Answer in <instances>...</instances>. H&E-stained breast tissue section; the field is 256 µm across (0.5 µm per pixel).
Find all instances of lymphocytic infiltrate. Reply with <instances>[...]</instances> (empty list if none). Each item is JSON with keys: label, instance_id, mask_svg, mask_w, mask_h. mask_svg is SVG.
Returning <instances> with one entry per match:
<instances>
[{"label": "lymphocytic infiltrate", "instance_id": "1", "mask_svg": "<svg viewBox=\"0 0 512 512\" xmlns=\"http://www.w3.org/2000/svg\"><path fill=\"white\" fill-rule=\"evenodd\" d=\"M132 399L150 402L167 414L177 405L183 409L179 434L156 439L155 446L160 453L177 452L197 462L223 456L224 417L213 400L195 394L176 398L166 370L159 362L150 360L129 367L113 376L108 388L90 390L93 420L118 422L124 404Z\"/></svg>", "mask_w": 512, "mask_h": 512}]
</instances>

◇ ◇ ◇ ◇

The problem> Give back all the data exactly as written.

Solved exercise>
Answer in <instances>...</instances>. H&E-stained breast tissue section; the field is 256 µm across (0.5 µm per pixel).
Find all instances of lymphocytic infiltrate. Reply with <instances>[...]</instances> (empty list if none). Each item is JSON with keys: label, instance_id, mask_svg, mask_w, mask_h. mask_svg is SVG.
Returning <instances> with one entry per match:
<instances>
[{"label": "lymphocytic infiltrate", "instance_id": "1", "mask_svg": "<svg viewBox=\"0 0 512 512\" xmlns=\"http://www.w3.org/2000/svg\"><path fill=\"white\" fill-rule=\"evenodd\" d=\"M132 399L150 402L167 414L177 405L183 409L179 434L156 439L155 446L160 453L177 452L197 462L223 456L224 417L213 400L195 394L176 398L166 370L159 362L150 360L129 367L113 376L108 388L90 390L93 420L118 422L124 404Z\"/></svg>", "mask_w": 512, "mask_h": 512}]
</instances>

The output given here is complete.